▶ EXERCISE PROMPT
Print every record below exactly as it stands, but leave out the pictures.

▶ INPUT DATA
[Start of section]
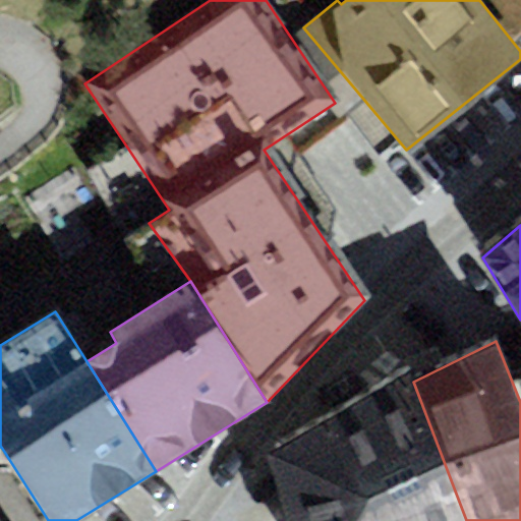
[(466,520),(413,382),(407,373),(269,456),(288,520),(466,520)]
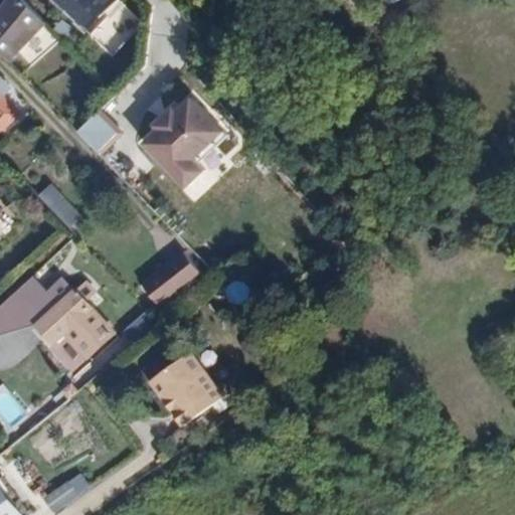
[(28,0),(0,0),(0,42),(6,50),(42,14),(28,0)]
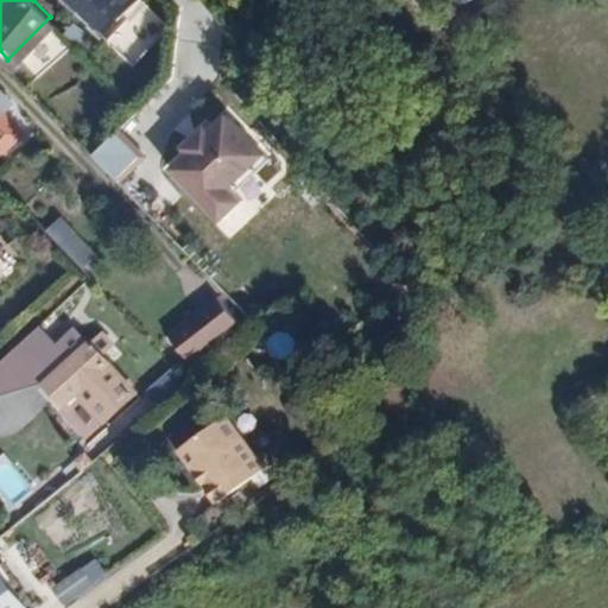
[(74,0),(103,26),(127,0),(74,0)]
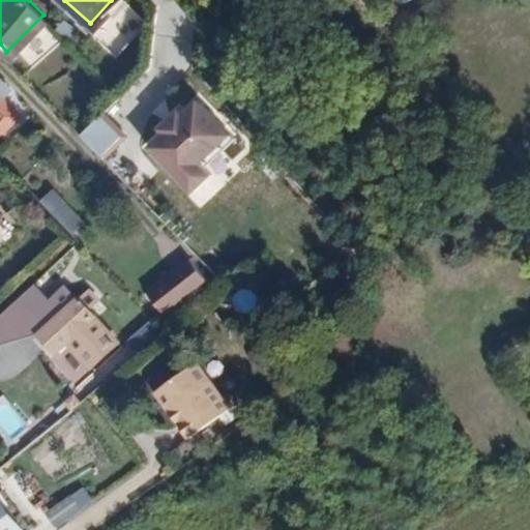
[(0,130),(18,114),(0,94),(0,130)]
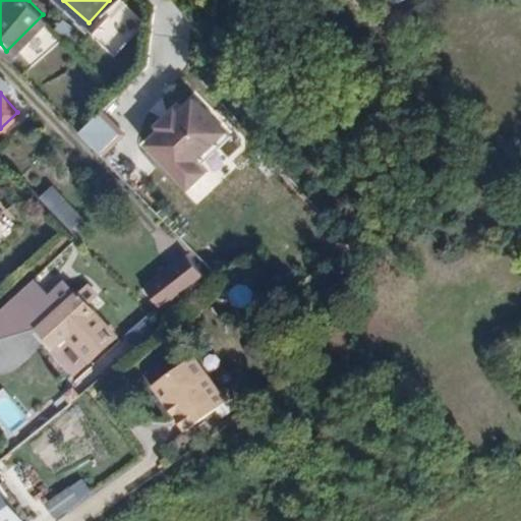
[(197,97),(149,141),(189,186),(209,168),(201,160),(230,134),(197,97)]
[End of section]
▶ EXERCISE SOLUTION
[(466,520),(413,382),(407,373),(269,456),(288,520),(466,520)]
[(28,0),(0,0),(0,42),(6,50),(42,14),(28,0)]
[(74,0),(103,26),(127,0),(74,0)]
[(0,130),(18,114),(0,94),(0,130)]
[(197,97),(149,141),(189,186),(209,168),(201,160),(230,134),(197,97)]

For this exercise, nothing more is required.